Instructions for the task — Every entry is to be restated exactly; pictures are not part of the copy.

Available data —
+++++

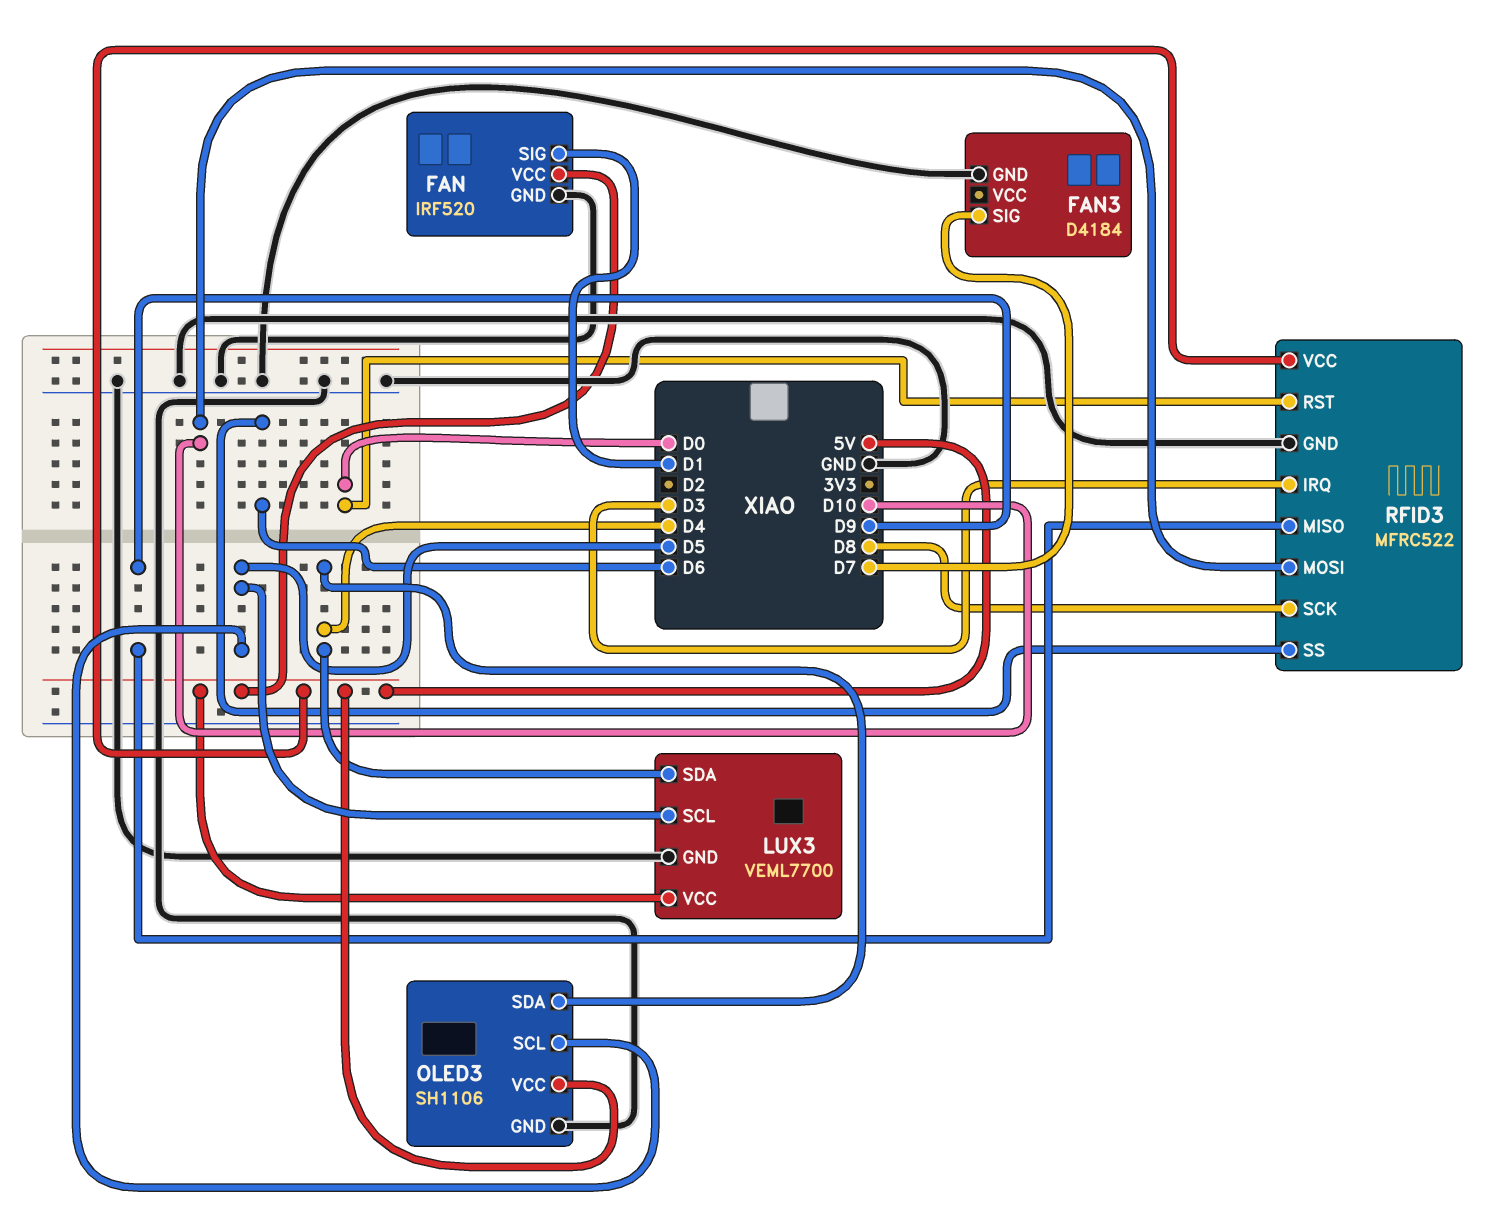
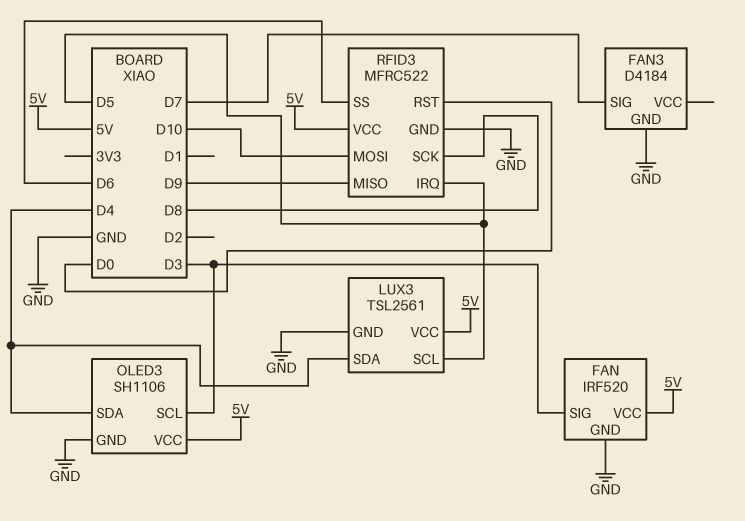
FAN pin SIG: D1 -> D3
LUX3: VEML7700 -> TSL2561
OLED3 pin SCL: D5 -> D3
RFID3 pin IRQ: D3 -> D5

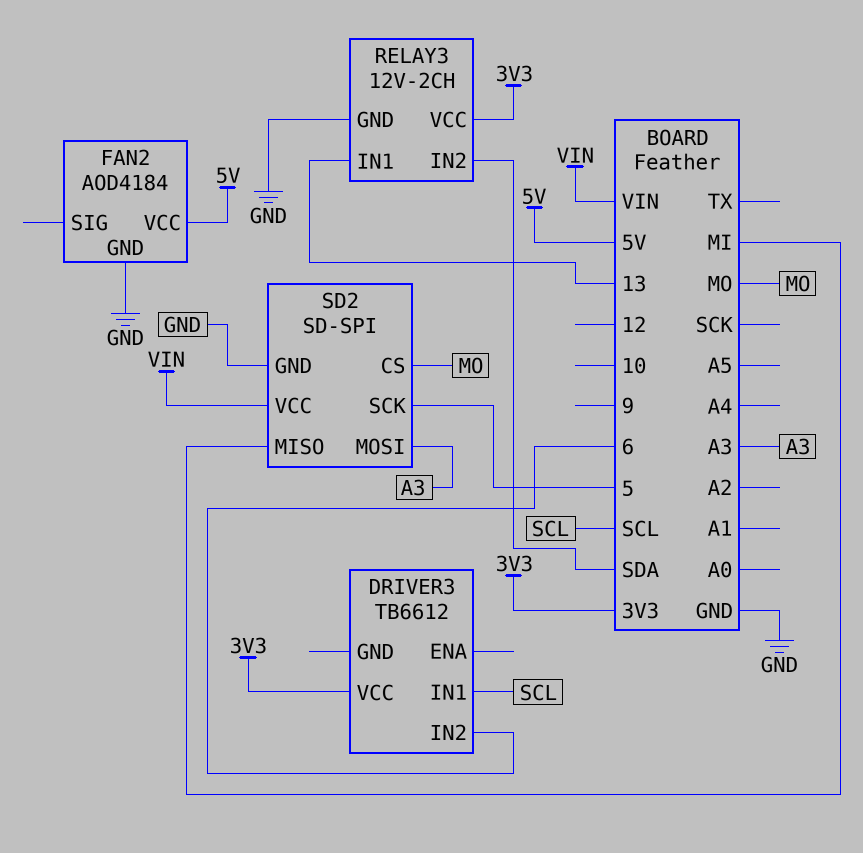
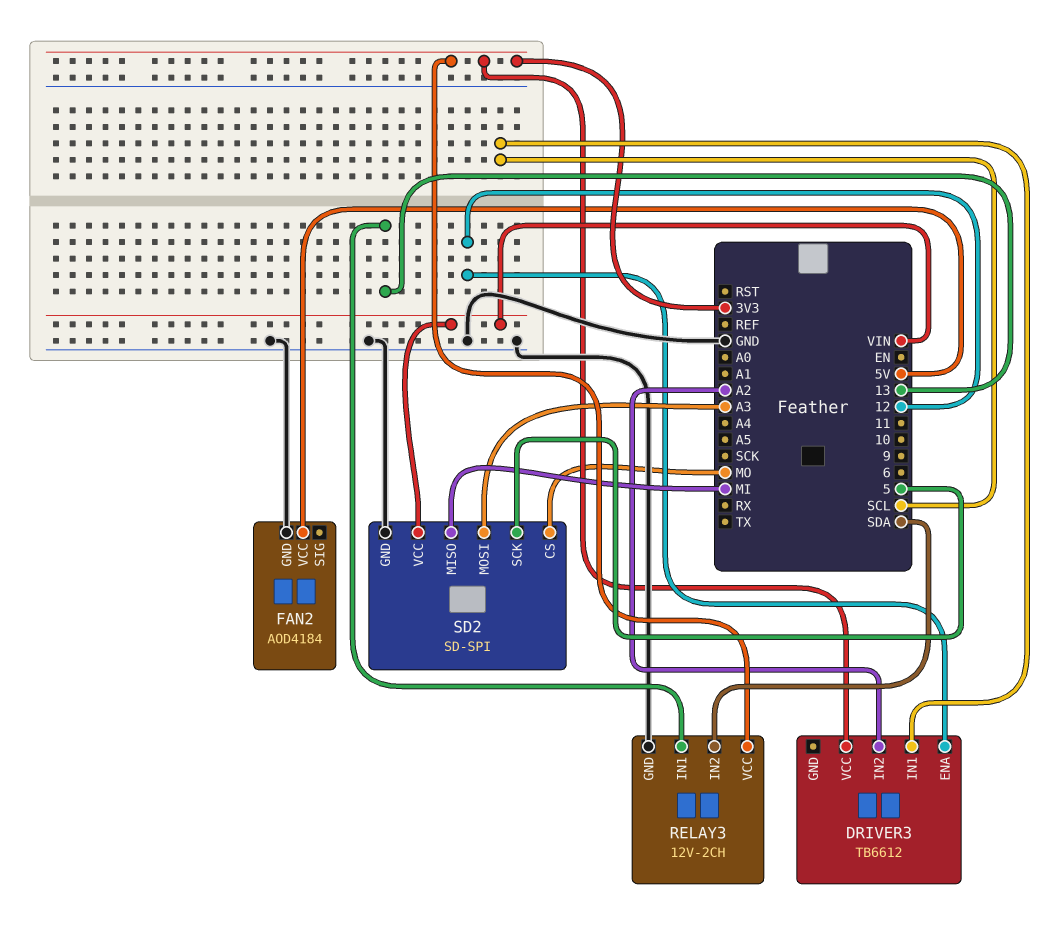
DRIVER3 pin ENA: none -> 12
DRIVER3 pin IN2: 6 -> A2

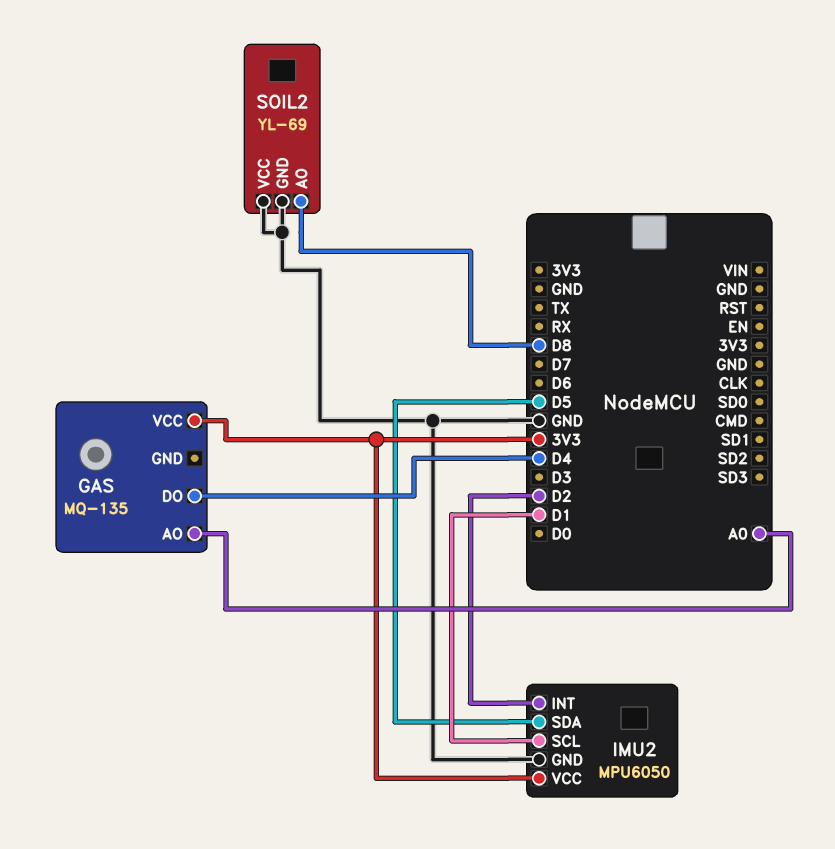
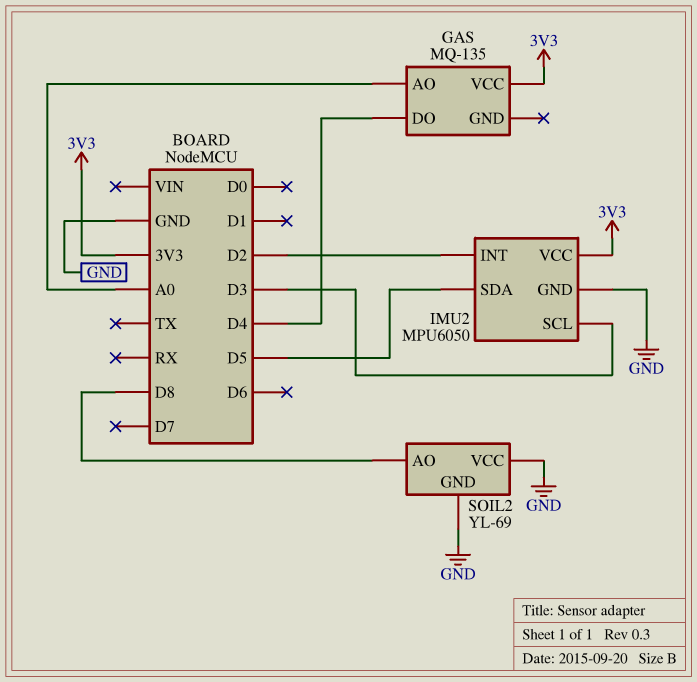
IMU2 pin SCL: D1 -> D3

+++++

Exercise response —
FAN pin SIG: D1 -> D3
LUX3: VEML7700 -> TSL2561
OLED3 pin SCL: D5 -> D3
RFID3 pin IRQ: D3 -> D5

DRIVER3 pin ENA: none -> 12
DRIVER3 pin IN2: 6 -> A2

IMU2 pin SCL: D1 -> D3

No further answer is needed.